__WHAT THIS TASK INVOLVES__.
The answer must consist of each line below that holds the word "none", copied as it stands.

__DATA TO USE__.
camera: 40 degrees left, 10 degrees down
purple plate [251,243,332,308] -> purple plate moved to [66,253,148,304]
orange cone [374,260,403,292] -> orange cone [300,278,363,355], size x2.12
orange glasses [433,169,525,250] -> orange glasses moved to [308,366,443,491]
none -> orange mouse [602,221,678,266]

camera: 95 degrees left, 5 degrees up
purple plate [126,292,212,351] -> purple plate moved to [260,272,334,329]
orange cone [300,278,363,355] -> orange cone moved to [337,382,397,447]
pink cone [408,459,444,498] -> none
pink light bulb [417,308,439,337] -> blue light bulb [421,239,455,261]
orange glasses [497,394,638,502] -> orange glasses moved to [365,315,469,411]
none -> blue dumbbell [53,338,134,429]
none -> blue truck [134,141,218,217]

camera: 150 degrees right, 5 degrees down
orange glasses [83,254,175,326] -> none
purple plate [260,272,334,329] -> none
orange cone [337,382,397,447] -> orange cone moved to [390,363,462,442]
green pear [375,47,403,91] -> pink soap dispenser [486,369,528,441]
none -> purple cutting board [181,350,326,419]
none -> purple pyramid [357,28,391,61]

__SOLUTION FOR THIS PROBLEM__.
none -> orange mouse [602,221,678,266]
pink cone [408,459,444,498] -> none
none -> blue dumbbell [53,338,134,429]
none -> blue truck [134,141,218,217]
orange glasses [83,254,175,326] -> none
purple plate [260,272,334,329] -> none
none -> purple cutting board [181,350,326,419]
none -> purple pyramid [357,28,391,61]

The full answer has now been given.